→ EXERCISE DETAILS
Find the line with "white 2x2 round brick [588,258,646,316]" in the entries below. Repeat it, every following line, and the line with "brown 1x1 brick", exactly and with nothing added.

→ RECORDED DATA
----------

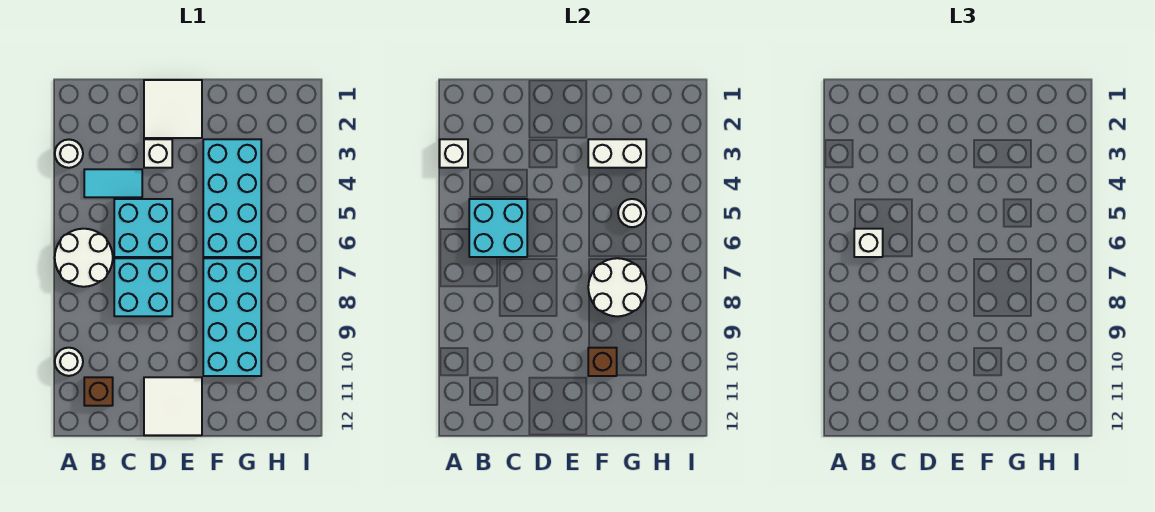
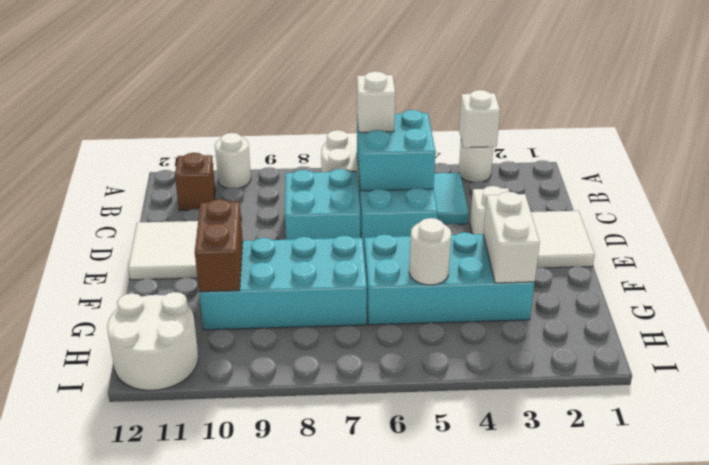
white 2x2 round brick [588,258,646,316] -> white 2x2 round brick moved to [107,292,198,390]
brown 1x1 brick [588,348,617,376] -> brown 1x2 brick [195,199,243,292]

----------

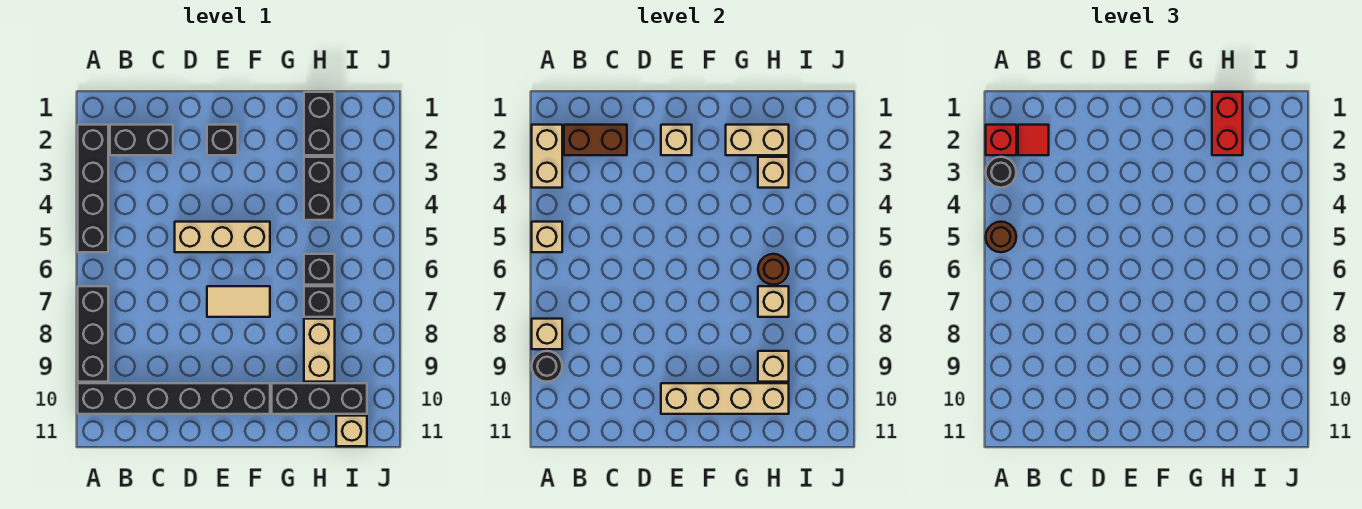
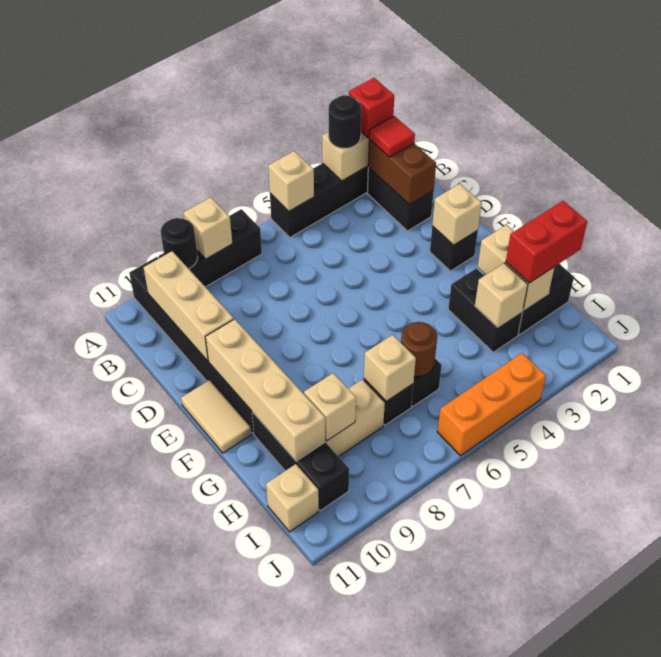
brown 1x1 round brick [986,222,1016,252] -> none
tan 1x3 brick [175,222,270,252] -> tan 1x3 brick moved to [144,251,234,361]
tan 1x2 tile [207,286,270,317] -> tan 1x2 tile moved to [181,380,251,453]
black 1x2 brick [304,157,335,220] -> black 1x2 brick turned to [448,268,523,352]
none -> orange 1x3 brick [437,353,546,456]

----------

→ SOLUTION FOR THIS TASK
white 2x2 round brick [588,258,646,316] -> white 2x2 round brick moved to [107,292,198,390]
brown 1x1 brick [588,348,617,376] -> brown 1x2 brick [195,199,243,292]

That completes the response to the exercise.